> PROVIDED ENTRIES
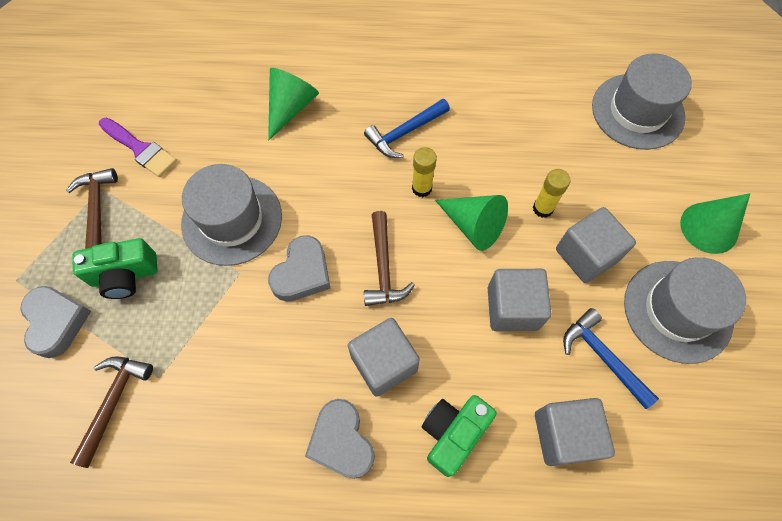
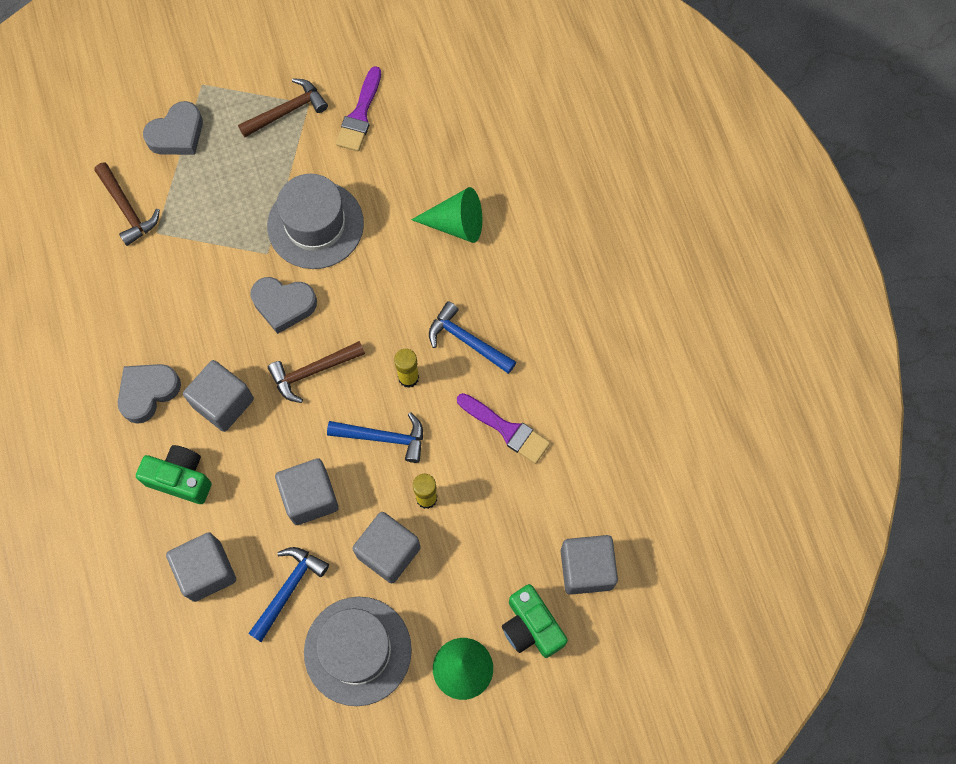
camera: 70 degrees right, 5 degrees up
(114, 402) = (127, 209): brown hammer -> brown hammer turned 60 degrees clockwise
(125, 275) = (233, 164): green camera -> green camera (531, 627)
(473, 225) = (384, 437): green cone -> blue hammer
(498, 129) = (507, 429): none -> purple brush
(637, 111) = (586, 569): grey hat -> grey cube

> WHAT YOU SHOULD DO
From the material above, copy each line that includes the word "green".

> OUTPUT OF THE TASK
(125, 275) = (233, 164): green camera -> green camera (531, 627)
(473, 225) = (384, 437): green cone -> blue hammer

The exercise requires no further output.